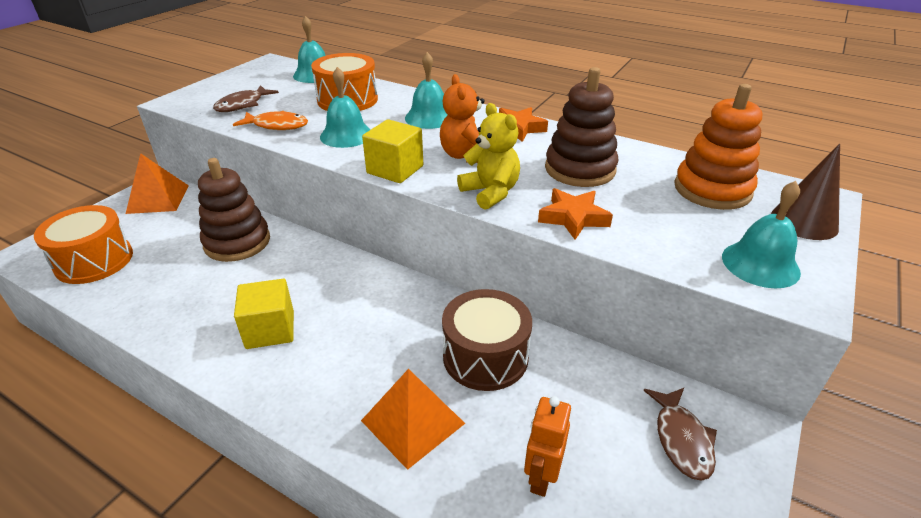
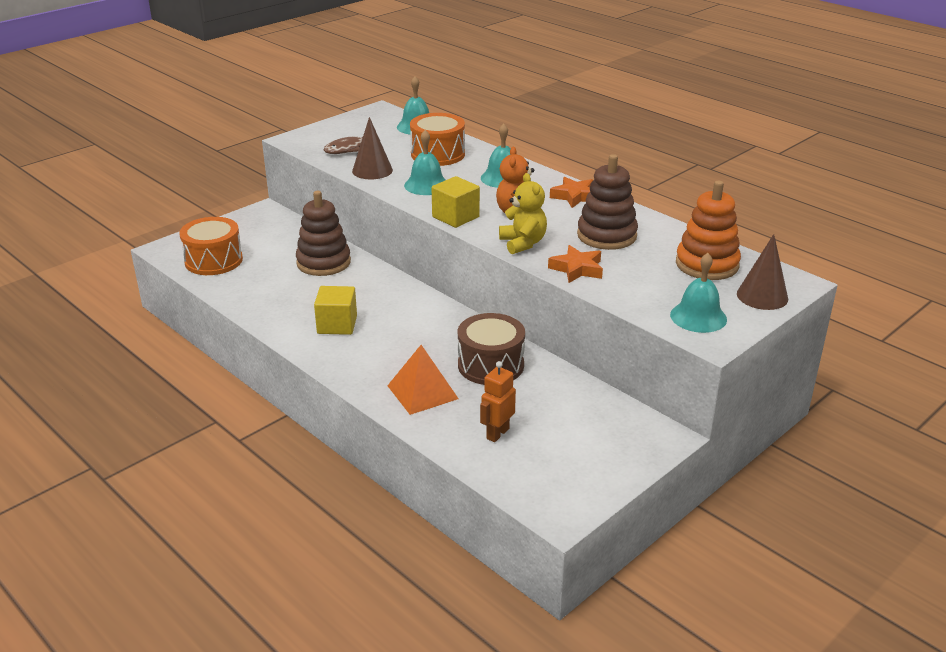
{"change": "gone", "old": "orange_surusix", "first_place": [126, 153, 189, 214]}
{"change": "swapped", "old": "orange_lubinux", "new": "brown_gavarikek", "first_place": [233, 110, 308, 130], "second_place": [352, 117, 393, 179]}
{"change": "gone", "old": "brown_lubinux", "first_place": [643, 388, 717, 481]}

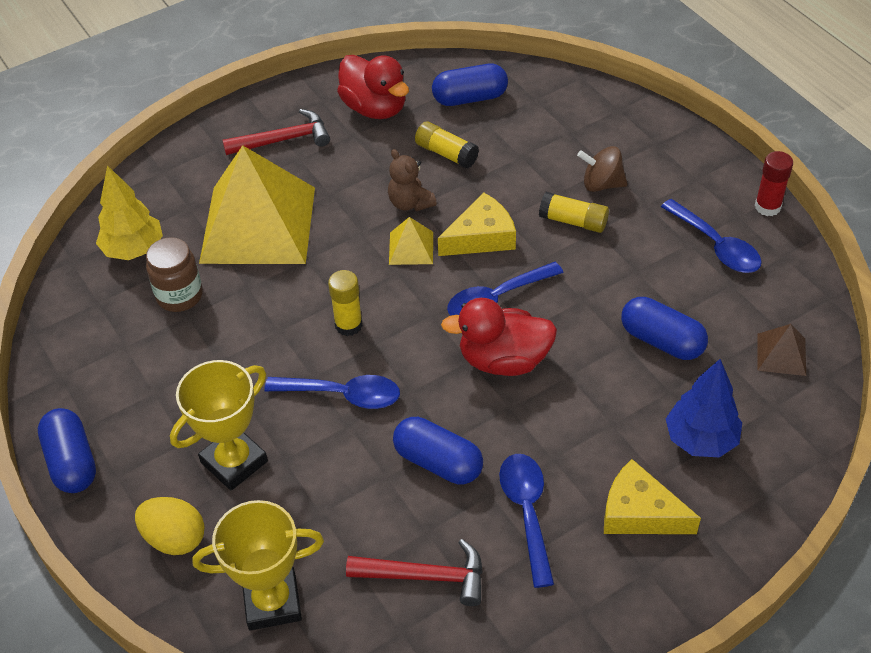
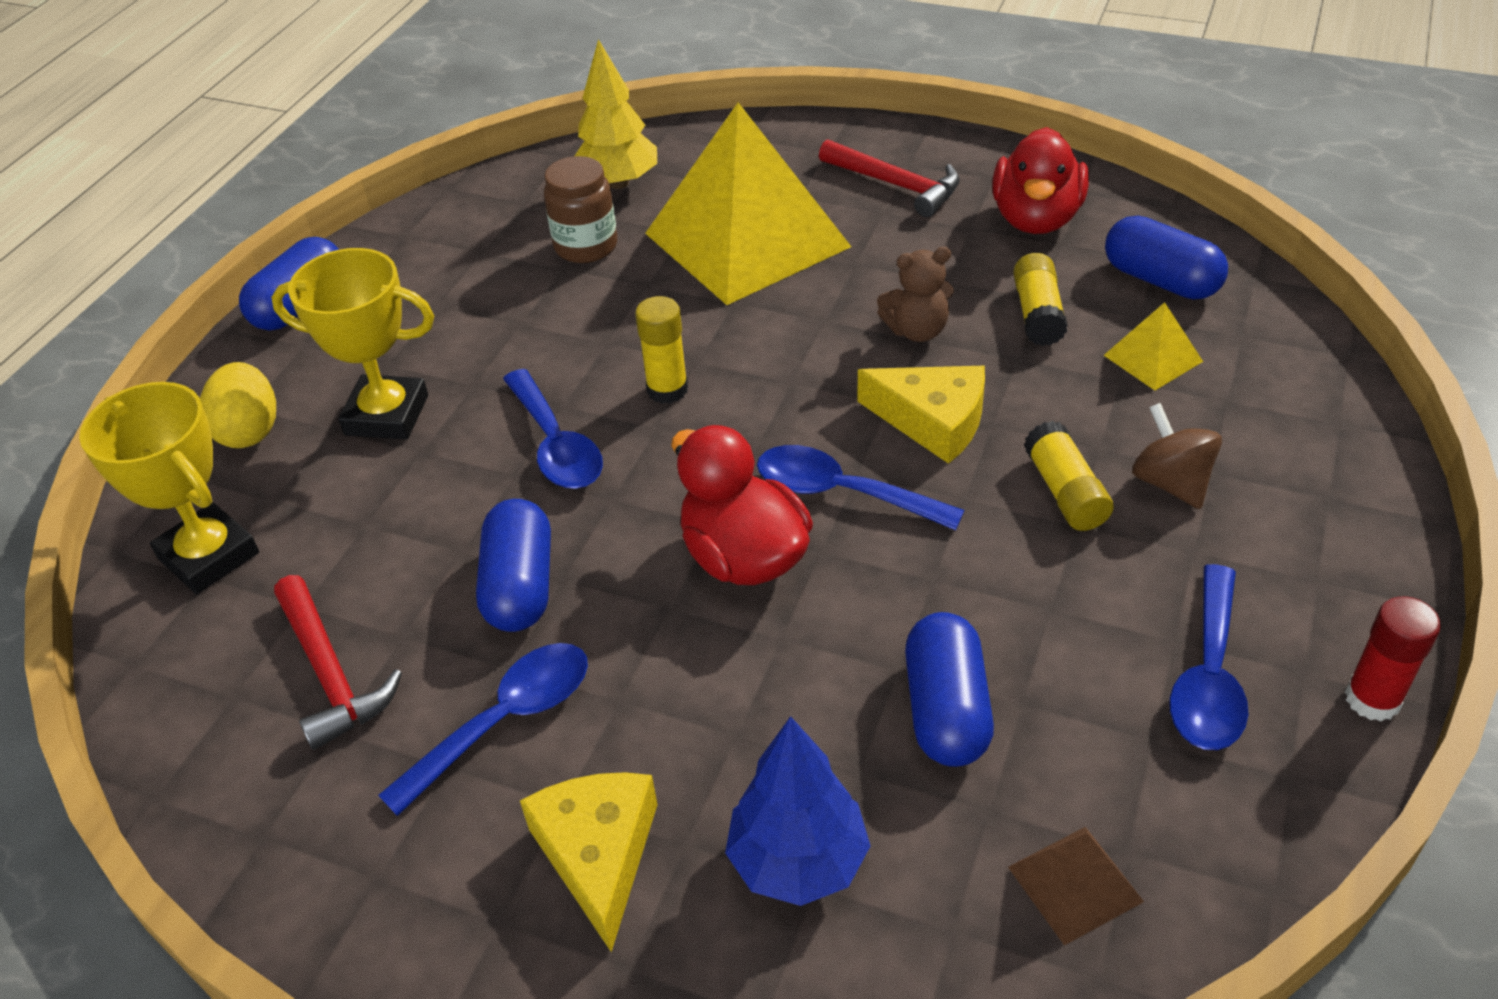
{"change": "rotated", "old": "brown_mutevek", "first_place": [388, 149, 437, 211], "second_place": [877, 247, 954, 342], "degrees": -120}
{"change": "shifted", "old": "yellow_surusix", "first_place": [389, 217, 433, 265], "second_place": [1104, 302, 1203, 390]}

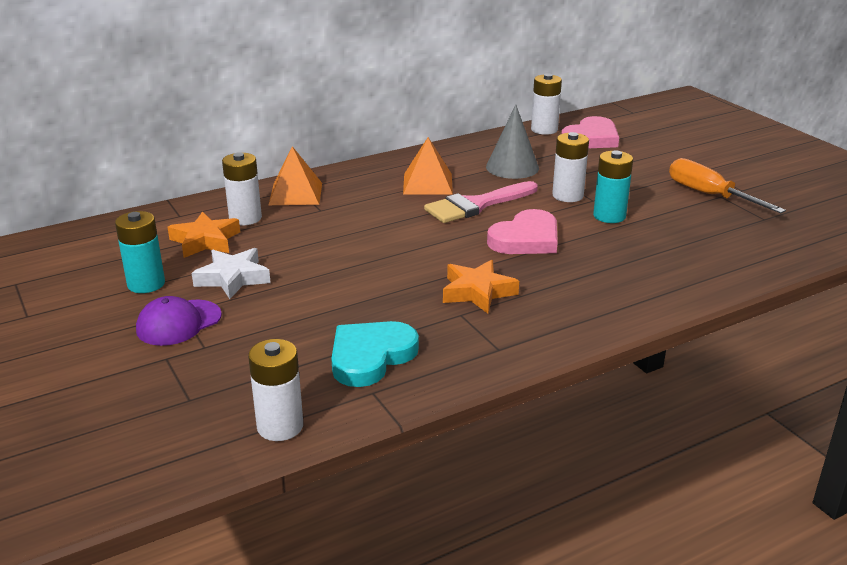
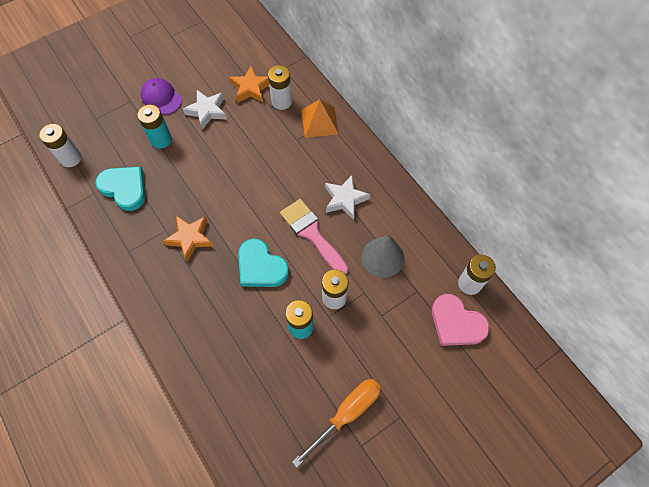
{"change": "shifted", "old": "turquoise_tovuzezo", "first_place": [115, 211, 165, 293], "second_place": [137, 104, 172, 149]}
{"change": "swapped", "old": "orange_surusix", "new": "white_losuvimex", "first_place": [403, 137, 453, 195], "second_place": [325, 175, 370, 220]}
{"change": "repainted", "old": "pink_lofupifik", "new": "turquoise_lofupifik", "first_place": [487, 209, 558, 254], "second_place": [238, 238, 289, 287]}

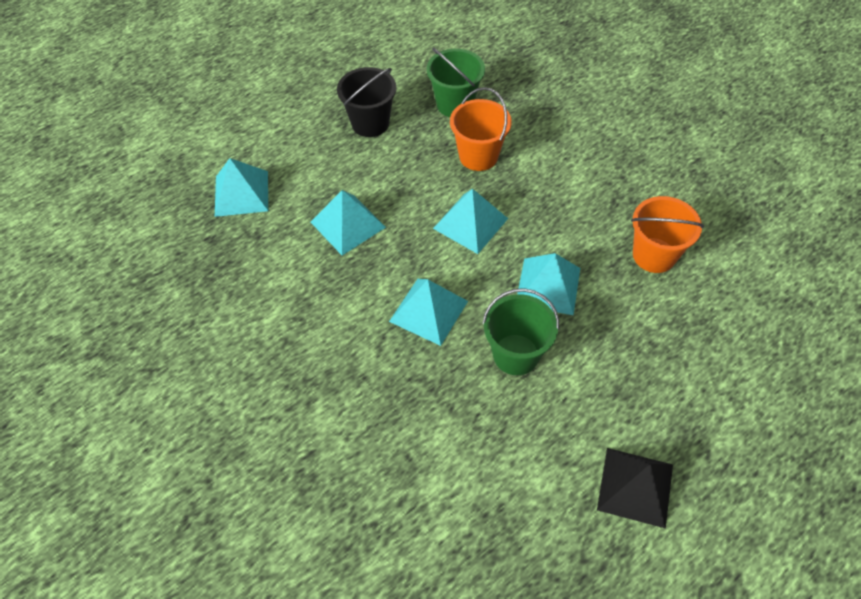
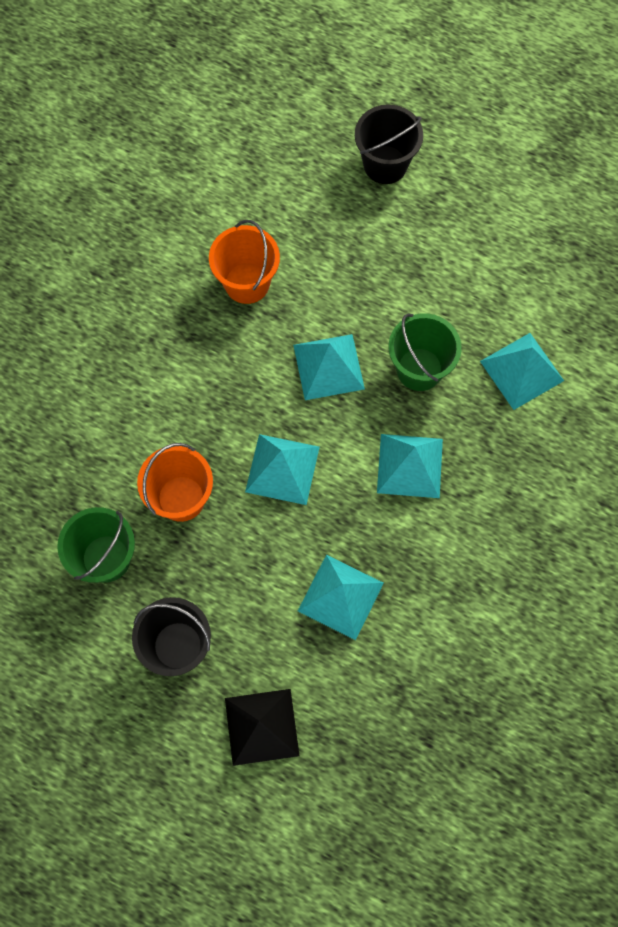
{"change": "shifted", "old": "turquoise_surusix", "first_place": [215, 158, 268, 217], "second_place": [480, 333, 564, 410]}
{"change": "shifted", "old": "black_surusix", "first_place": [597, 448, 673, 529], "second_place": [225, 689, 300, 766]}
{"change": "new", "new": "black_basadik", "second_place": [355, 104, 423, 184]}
---
(PROBLEM REQUIREMENTS) Output the data above verbatim, pictures excluded.

(RESPONSE TO THE EXERCISE)
{"change": "gone", "old": "orange_surusix", "first_place": [126, 153, 189, 214]}
{"change": "swapped", "old": "orange_lubinux", "new": "brown_gavarikek", "first_place": [233, 110, 308, 130], "second_place": [352, 117, 393, 179]}
{"change": "gone", "old": "brown_lubinux", "first_place": [643, 388, 717, 481]}

{"change": "rotated", "old": "brown_mutevek", "first_place": [388, 149, 437, 211], "second_place": [877, 247, 954, 342], "degrees": -120}
{"change": "shifted", "old": "yellow_surusix", "first_place": [389, 217, 433, 265], "second_place": [1104, 302, 1203, 390]}

{"change": "shifted", "old": "turquoise_tovuzezo", "first_place": [115, 211, 165, 293], "second_place": [137, 104, 172, 149]}
{"change": "swapped", "old": "orange_surusix", "new": "white_losuvimex", "first_place": [403, 137, 453, 195], "second_place": [325, 175, 370, 220]}
{"change": "repainted", "old": "pink_lofupifik", "new": "turquoise_lofupifik", "first_place": [487, 209, 558, 254], "second_place": [238, 238, 289, 287]}

{"change": "shifted", "old": "turquoise_surusix", "first_place": [215, 158, 268, 217], "second_place": [480, 333, 564, 410]}
{"change": "shifted", "old": "black_surusix", "first_place": [597, 448, 673, 529], "second_place": [225, 689, 300, 766]}
{"change": "new", "new": "black_basadik", "second_place": [355, 104, 423, 184]}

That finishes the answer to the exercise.